■ **ACTIVITY**:
Transcribe the full listing without changing a word, and omit its pictures.

■ **DATA EXTRACT**:
■ ■ ■ ■ ■ ■ ■

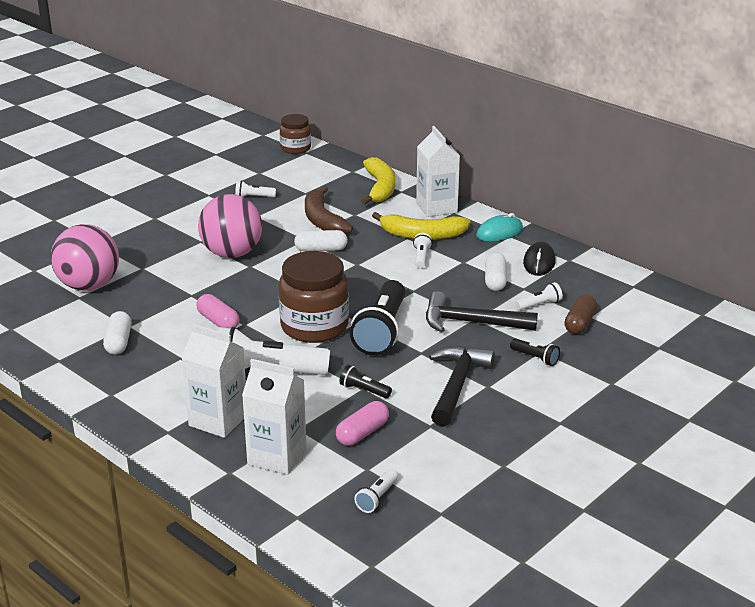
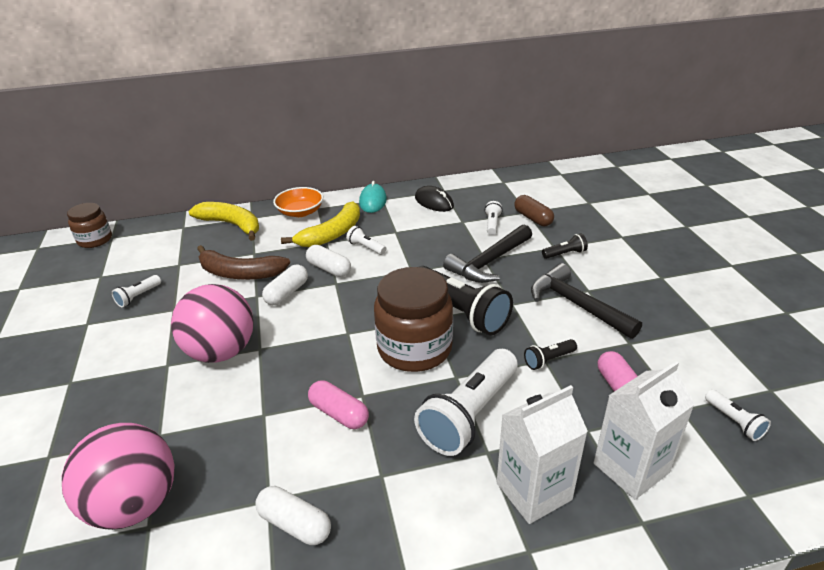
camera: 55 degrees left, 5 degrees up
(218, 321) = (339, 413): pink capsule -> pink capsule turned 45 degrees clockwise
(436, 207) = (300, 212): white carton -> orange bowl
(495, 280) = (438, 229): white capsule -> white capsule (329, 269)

■ ■ ■ ■ ■ ■ ■

■ **WRITTEN REPLY**:
camera: 55 degrees left, 5 degrees up
(218, 321) = (339, 413): pink capsule -> pink capsule turned 45 degrees clockwise
(436, 207) = (300, 212): white carton -> orange bowl
(495, 280) = (438, 229): white capsule -> white capsule (329, 269)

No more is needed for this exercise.